Assigned task: Extract verbatim every line from the one containing "alarm clock/green (172,326)" to the final line of the records below, inclusive, and exclude all pictures.

(Before-and-after object listings)
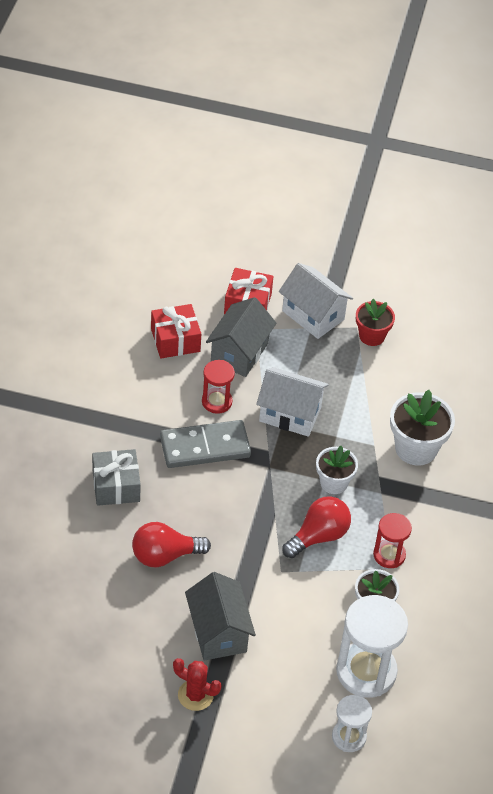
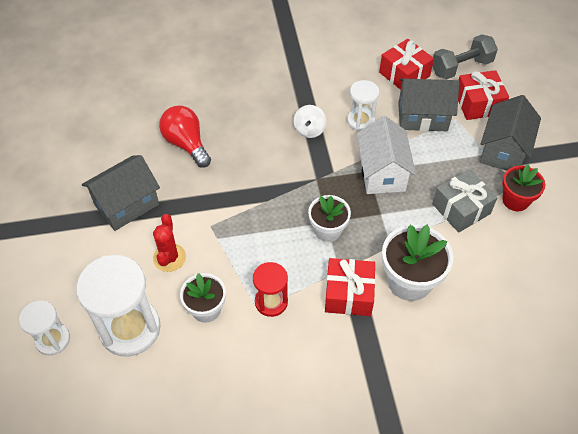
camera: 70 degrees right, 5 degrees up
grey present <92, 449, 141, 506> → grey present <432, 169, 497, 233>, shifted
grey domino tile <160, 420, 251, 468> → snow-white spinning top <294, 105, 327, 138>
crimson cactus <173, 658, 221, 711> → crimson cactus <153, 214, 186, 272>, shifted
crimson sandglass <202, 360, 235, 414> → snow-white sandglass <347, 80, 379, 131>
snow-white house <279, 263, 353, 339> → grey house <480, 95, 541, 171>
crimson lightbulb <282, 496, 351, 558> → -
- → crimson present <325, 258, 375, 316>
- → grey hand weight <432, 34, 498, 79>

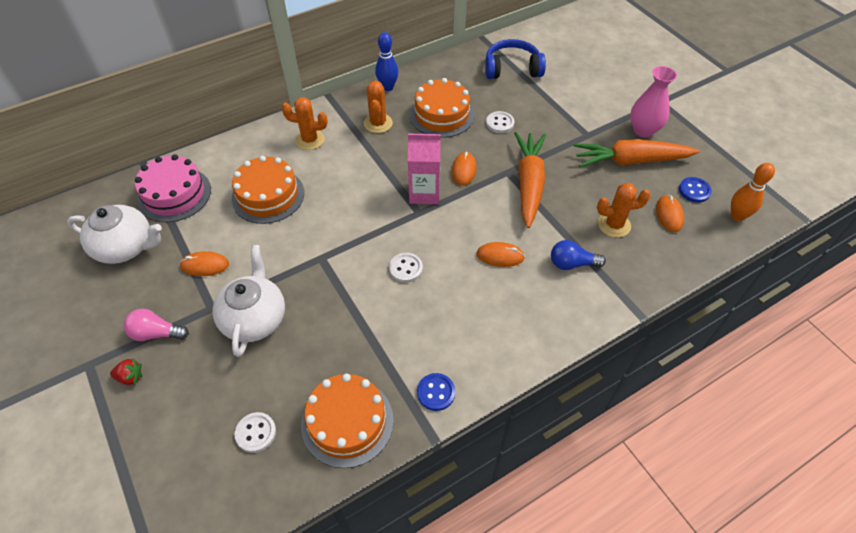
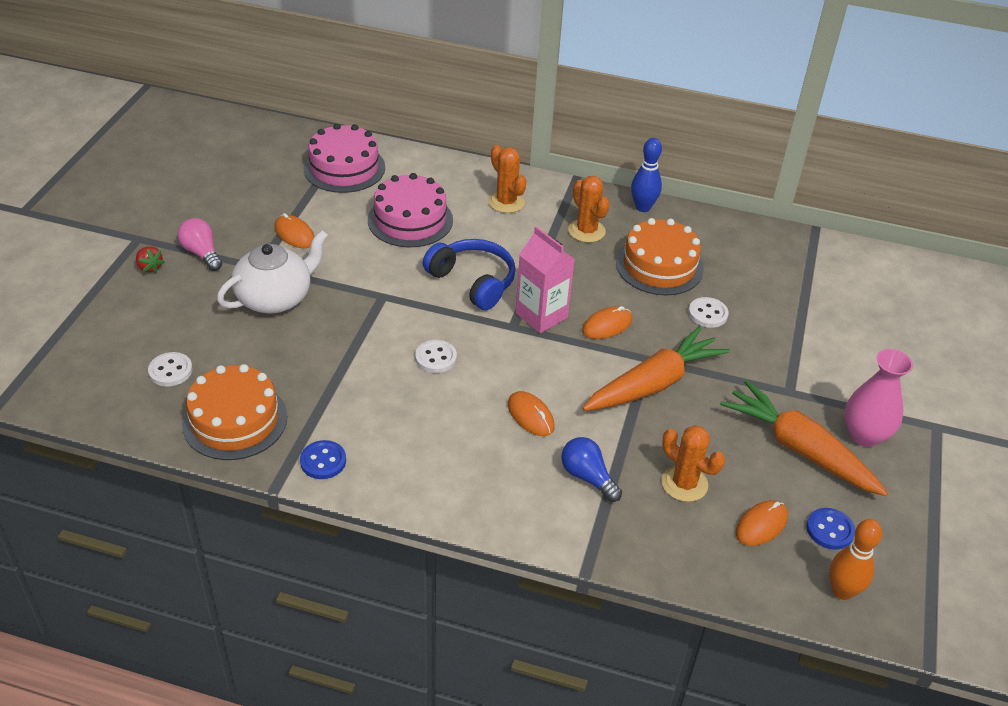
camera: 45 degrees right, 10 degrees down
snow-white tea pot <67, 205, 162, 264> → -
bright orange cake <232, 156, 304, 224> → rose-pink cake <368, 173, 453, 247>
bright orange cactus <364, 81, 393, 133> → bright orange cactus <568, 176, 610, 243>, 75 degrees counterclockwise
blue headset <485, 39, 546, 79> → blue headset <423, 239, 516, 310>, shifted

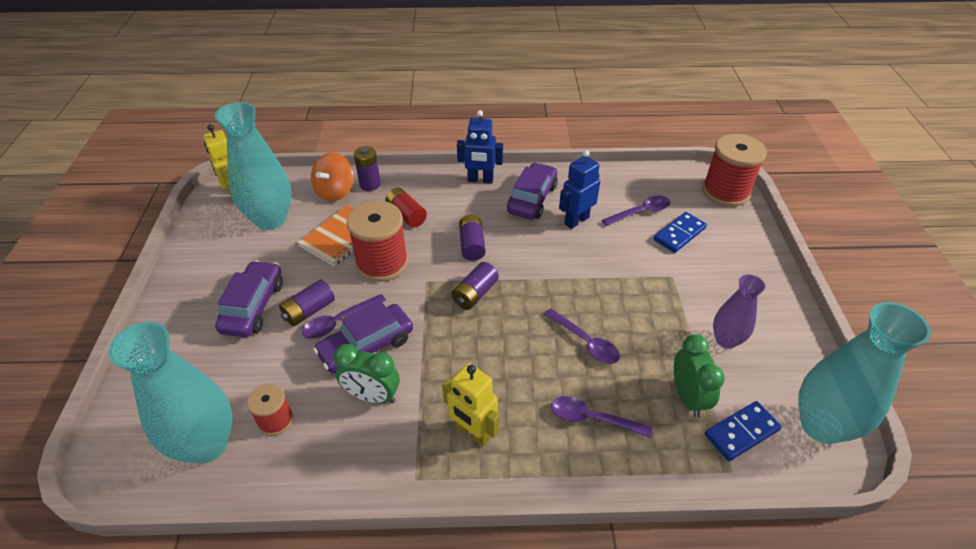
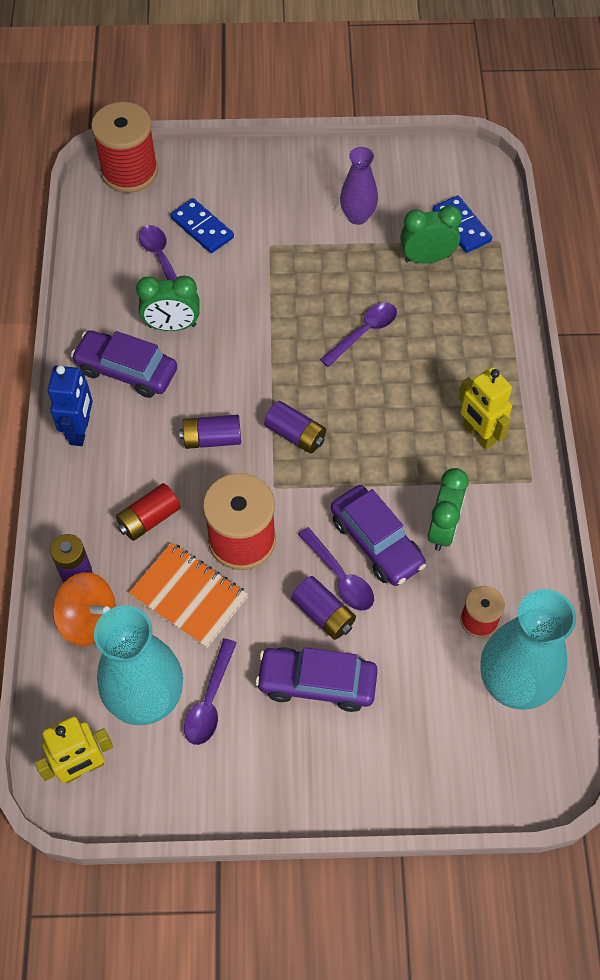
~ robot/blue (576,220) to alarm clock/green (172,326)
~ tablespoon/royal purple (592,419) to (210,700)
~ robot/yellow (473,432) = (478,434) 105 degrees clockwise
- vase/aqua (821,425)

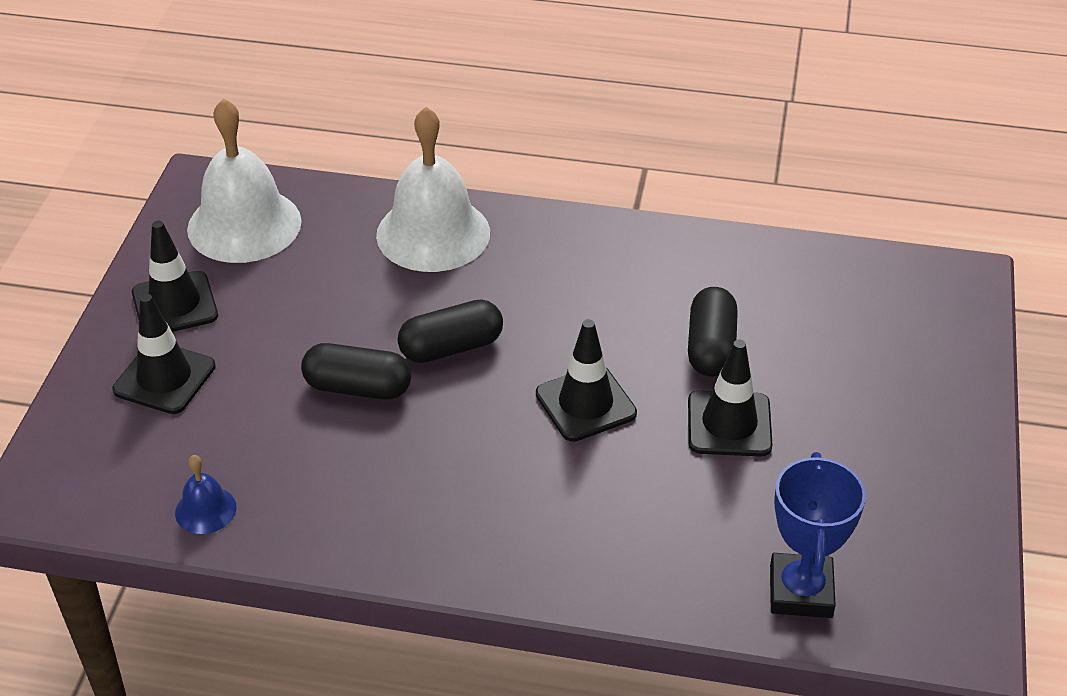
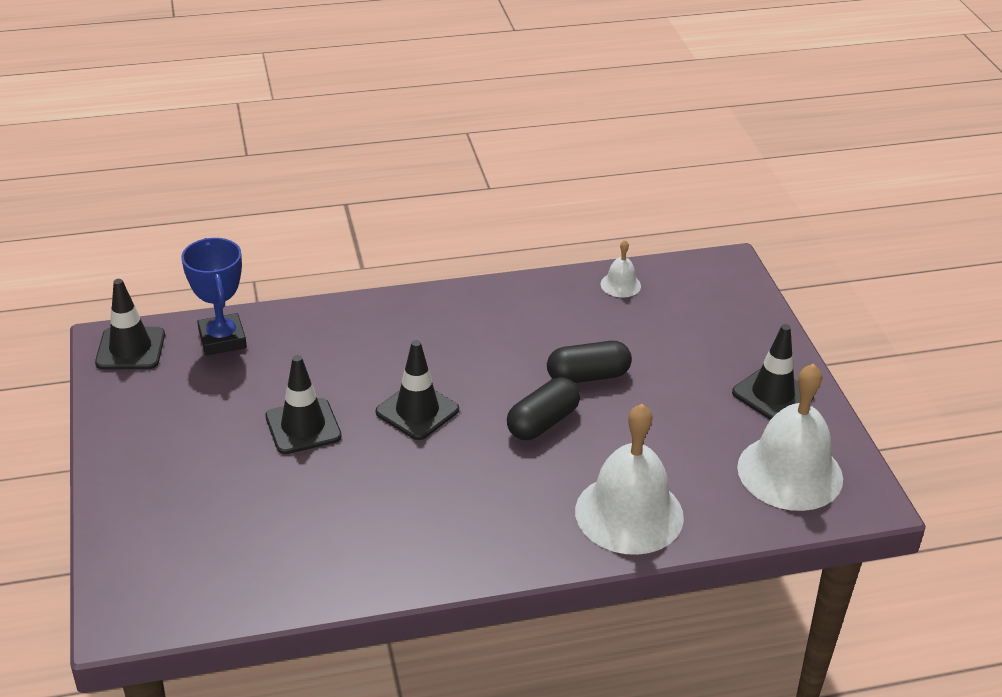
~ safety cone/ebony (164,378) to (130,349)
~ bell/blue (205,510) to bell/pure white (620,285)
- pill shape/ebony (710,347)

Response to the exercise:
~ robot/blue (576,220) to alarm clock/green (172,326)
~ tablespoon/royal purple (592,419) to (210,700)
~ robot/yellow (473,432) = (478,434) 105 degrees clockwise
- vase/aqua (821,425)

~ safety cone/ebony (164,378) to (130,349)
~ bell/blue (205,510) to bell/pure white (620,285)
- pill shape/ebony (710,347)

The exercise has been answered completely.